***** Data provided *****
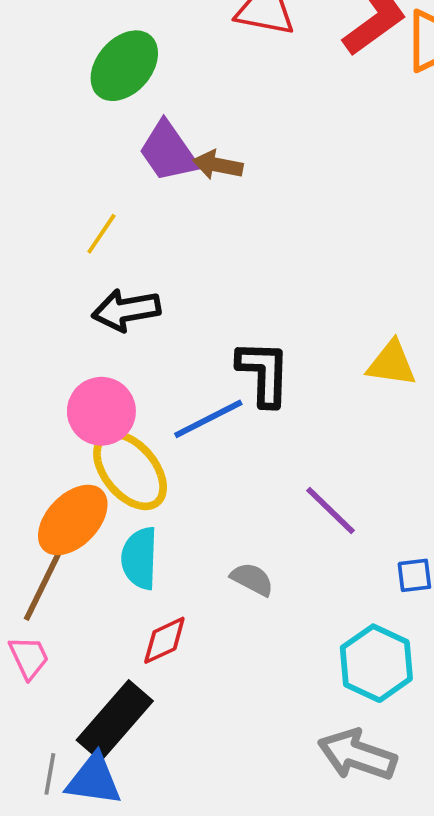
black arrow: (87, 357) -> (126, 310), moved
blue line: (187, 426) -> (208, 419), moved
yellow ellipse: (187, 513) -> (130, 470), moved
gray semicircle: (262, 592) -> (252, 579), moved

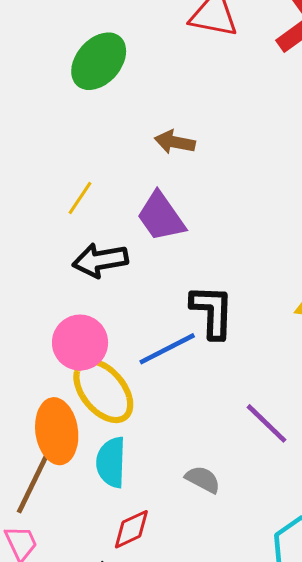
purple trapezoid: (168, 152) -> (161, 217), moved
orange ellipse: (73, 520) -> (57, 431), turned -52

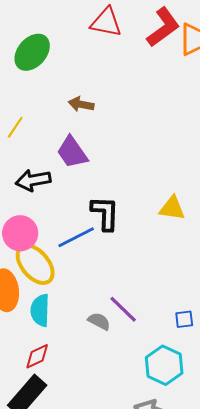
yellow line: (80, 198) -> (15, 127), moved
purple line: (267, 423) -> (123, 309), moved
red diamond: (131, 529) -> (37, 356), moved

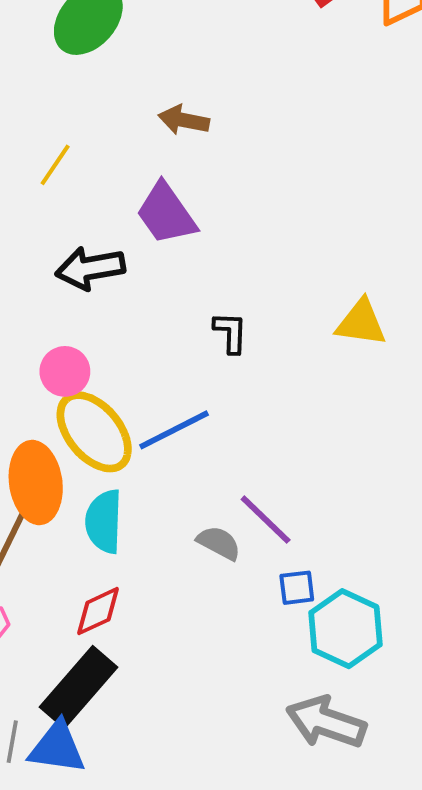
black L-shape: (105, 213) -> (231, 332), size x0.6
pink circle: (20, 233) -> (65, 371), size x0.7
blue line: (76, 237) -> (174, 430), moved
blue square: (184, 319) -> (297, 588), moved

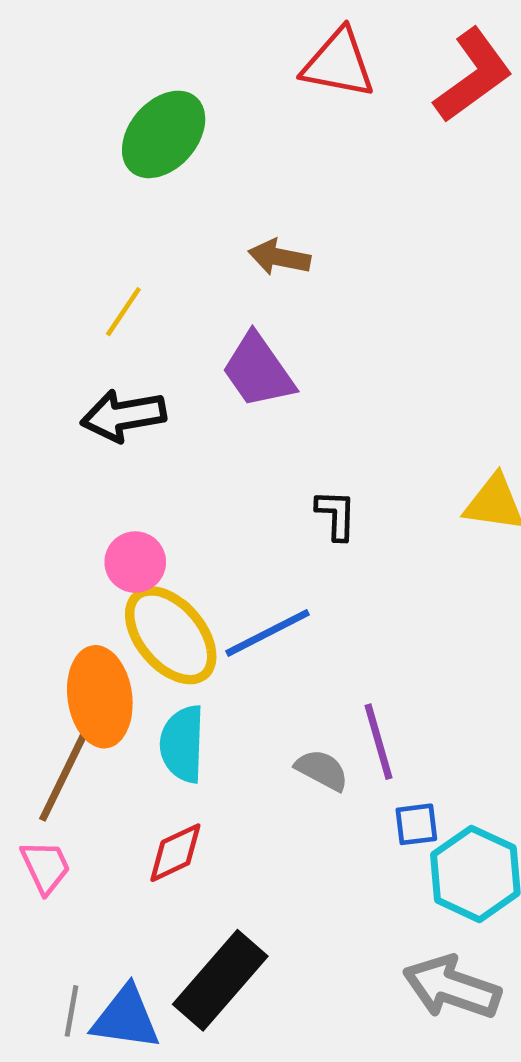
black arrow: (90, 268) -> (123, 416), moved
purple line: (266, 520) -> (379, 742), turned 30
black rectangle: (79, 687) -> (220, 980), moved

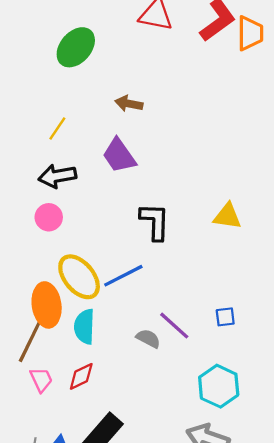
black L-shape: (336, 515) -> (155, 222), size x1.6
pink circle: (135, 562) -> (49, 217), moved
purple line: (379, 742) -> (174, 326), turned -32
blue square: (416, 824) -> (225, 317), moved
pink trapezoid: (45, 867) -> (41, 380), moved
*****
* Try it *
Exact copies of the lines from the one containing "black rectangle: (79, 687)" through the end of the records above are required, with no pictures among them.

* Exercise response *
black rectangle: (79, 687) -> (220, 980), moved

black L-shape: (336, 515) -> (155, 222), size x1.6
pink circle: (135, 562) -> (49, 217), moved
purple line: (379, 742) -> (174, 326), turned -32
blue square: (416, 824) -> (225, 317), moved
pink trapezoid: (45, 867) -> (41, 380), moved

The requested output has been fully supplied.